* EXERCISE REQUIREMENTS: Where does the string "switch" appear in the records? Copy each line that holds it.
((
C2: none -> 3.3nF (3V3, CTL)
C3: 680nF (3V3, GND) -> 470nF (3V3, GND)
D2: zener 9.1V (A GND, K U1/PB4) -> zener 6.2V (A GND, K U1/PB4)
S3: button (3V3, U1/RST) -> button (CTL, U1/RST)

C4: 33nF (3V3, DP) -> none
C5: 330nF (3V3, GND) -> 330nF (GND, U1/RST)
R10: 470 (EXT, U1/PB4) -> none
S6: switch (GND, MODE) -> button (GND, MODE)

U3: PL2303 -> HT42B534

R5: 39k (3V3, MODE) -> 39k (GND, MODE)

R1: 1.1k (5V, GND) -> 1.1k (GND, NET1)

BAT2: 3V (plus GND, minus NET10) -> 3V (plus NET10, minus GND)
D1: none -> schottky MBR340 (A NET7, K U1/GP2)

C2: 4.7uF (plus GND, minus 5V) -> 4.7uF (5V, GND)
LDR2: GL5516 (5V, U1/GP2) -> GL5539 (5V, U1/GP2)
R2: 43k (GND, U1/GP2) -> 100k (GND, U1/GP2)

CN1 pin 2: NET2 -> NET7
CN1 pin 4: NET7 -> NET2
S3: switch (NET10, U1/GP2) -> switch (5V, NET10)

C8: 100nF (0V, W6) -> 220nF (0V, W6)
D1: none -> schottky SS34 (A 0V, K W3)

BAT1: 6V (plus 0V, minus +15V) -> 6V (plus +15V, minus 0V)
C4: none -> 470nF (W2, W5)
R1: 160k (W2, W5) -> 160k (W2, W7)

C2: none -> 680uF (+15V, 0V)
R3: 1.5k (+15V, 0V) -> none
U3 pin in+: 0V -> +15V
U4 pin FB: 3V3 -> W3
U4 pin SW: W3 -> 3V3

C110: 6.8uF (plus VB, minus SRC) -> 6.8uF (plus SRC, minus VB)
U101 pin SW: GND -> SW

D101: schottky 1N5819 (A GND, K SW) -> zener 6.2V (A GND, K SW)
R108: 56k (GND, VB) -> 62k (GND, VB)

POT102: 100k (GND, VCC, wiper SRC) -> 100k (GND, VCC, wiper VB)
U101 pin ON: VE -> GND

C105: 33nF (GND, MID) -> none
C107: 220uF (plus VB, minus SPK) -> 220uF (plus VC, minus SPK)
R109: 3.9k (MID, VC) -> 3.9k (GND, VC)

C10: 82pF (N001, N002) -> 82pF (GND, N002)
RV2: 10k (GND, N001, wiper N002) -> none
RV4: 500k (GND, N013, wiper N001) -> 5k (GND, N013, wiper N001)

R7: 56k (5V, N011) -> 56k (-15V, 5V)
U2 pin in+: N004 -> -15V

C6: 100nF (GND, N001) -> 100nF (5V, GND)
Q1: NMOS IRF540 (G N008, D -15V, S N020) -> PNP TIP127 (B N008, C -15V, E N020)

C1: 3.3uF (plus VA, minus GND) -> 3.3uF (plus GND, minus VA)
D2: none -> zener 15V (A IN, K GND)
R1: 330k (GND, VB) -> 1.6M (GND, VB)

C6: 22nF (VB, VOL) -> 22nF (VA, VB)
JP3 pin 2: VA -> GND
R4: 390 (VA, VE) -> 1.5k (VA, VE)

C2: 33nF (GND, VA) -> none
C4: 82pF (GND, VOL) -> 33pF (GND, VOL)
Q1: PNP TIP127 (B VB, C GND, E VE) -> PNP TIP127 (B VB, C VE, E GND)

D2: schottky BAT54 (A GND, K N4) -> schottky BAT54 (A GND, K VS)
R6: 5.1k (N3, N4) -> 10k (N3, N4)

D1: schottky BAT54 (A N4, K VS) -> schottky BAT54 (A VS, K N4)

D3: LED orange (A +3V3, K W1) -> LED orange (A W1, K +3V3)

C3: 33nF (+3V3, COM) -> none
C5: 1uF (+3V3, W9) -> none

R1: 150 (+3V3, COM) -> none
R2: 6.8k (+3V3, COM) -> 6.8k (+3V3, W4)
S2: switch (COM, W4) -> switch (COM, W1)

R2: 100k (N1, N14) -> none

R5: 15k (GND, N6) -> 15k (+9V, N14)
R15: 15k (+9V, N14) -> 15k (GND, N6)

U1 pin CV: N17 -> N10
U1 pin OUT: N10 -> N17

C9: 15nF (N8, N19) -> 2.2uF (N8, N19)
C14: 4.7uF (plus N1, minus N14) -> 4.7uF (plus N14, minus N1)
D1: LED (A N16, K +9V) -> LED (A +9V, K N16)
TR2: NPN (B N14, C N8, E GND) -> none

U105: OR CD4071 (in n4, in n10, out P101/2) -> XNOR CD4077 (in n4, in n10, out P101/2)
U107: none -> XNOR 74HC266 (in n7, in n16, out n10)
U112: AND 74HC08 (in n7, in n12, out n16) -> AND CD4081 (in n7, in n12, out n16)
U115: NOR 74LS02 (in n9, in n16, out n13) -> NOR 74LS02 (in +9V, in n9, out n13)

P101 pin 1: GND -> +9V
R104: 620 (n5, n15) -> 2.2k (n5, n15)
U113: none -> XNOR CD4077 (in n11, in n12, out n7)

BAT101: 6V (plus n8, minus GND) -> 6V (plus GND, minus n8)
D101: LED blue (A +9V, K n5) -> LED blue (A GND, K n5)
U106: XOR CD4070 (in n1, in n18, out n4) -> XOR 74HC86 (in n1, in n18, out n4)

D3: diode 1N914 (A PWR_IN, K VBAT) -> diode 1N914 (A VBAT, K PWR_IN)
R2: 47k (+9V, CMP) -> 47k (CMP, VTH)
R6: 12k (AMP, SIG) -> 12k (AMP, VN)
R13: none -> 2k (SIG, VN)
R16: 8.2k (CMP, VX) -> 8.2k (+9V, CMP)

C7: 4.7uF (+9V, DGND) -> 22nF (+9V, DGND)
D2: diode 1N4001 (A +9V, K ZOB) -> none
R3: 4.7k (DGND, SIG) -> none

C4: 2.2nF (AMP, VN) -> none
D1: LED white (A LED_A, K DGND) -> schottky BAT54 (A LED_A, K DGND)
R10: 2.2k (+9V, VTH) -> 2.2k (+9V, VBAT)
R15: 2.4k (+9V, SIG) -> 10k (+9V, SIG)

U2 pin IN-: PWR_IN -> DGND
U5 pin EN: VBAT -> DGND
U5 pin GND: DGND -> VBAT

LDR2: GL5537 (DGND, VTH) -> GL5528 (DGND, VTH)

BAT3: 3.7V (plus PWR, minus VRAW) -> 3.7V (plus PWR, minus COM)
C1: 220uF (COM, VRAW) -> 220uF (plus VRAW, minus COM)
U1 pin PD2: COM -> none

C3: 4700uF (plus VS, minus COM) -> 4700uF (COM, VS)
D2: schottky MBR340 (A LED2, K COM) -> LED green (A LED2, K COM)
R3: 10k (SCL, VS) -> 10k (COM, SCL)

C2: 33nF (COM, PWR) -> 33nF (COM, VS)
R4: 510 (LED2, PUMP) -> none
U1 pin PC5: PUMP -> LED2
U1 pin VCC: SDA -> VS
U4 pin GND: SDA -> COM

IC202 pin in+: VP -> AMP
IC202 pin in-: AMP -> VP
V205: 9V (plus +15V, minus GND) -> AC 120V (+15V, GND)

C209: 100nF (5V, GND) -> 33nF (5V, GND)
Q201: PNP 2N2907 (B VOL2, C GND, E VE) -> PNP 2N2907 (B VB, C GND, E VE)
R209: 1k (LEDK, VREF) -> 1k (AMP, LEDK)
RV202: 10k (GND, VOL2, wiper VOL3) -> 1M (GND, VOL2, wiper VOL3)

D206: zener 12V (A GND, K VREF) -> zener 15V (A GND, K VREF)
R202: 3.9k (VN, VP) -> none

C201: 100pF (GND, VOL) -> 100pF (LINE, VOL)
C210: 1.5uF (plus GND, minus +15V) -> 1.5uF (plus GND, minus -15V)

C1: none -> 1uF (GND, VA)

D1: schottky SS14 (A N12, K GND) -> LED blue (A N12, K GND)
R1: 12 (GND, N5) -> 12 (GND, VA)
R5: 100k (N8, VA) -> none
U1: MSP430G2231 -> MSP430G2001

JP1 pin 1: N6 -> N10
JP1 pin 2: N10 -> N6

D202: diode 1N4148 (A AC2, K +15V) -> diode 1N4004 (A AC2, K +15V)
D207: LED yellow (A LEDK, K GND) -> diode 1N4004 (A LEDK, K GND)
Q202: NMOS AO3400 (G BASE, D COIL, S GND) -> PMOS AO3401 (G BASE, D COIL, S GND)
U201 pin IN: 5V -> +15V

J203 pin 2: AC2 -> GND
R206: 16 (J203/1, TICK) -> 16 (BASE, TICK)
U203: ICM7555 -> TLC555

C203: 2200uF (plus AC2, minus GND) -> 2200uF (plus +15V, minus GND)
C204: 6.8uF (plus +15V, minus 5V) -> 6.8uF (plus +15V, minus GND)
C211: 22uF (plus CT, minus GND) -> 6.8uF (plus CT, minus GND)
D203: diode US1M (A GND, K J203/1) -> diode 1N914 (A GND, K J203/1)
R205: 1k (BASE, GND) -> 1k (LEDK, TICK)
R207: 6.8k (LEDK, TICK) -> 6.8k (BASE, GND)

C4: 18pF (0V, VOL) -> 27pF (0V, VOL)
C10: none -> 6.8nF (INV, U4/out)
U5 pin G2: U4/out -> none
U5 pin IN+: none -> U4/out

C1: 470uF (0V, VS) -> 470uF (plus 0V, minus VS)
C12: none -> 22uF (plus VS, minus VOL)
))
* YOUR SOLUTION:
S6: switch (GND, MODE) -> button (GND, MODE)
S3: switch (NET10, U1/GP2) -> switch (5V, NET10)
S2: switch (COM, W4) -> switch (COM, W1)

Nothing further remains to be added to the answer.